◆ LISTED ENTRIES:
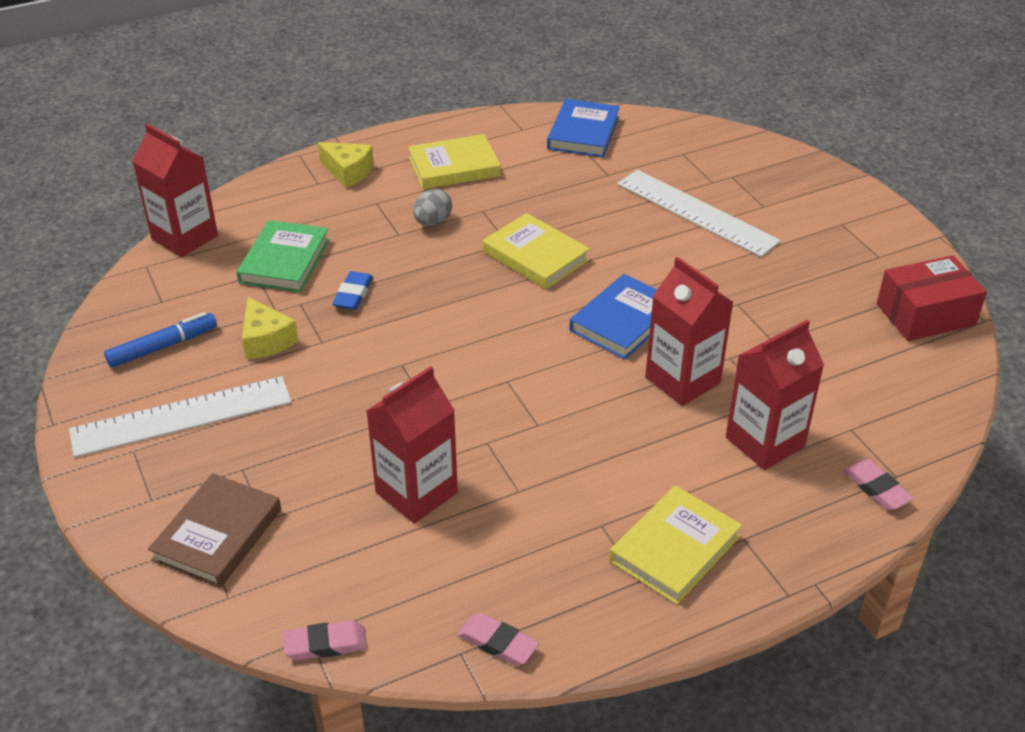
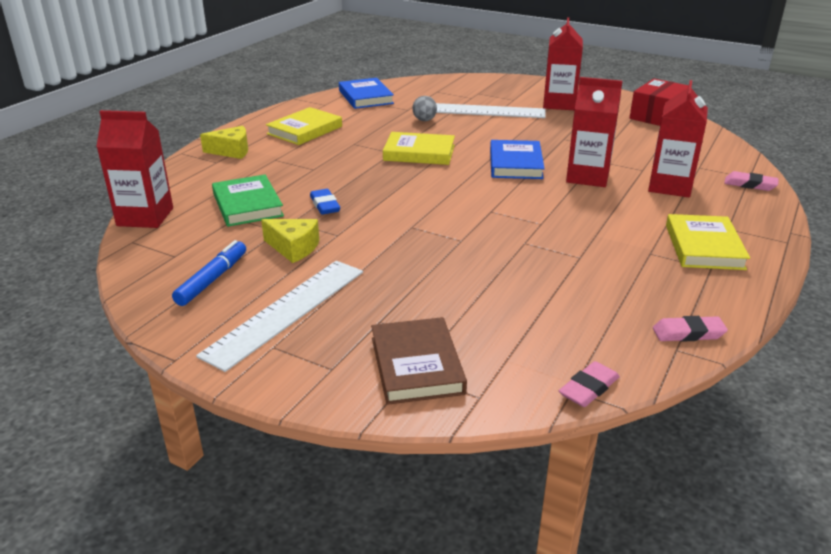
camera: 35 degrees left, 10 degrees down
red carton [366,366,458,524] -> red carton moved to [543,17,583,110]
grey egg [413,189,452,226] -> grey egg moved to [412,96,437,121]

* * *

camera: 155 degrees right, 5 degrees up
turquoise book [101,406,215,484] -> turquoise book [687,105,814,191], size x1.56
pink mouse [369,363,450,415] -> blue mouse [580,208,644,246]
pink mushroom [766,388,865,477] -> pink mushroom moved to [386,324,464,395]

◆ JOB: Among the entries above, find every line holding "degrees" and copy it.

◆ WRITTEN RESPONSE:
camera: 35 degrees left, 10 degrees down
camera: 155 degrees right, 5 degrees up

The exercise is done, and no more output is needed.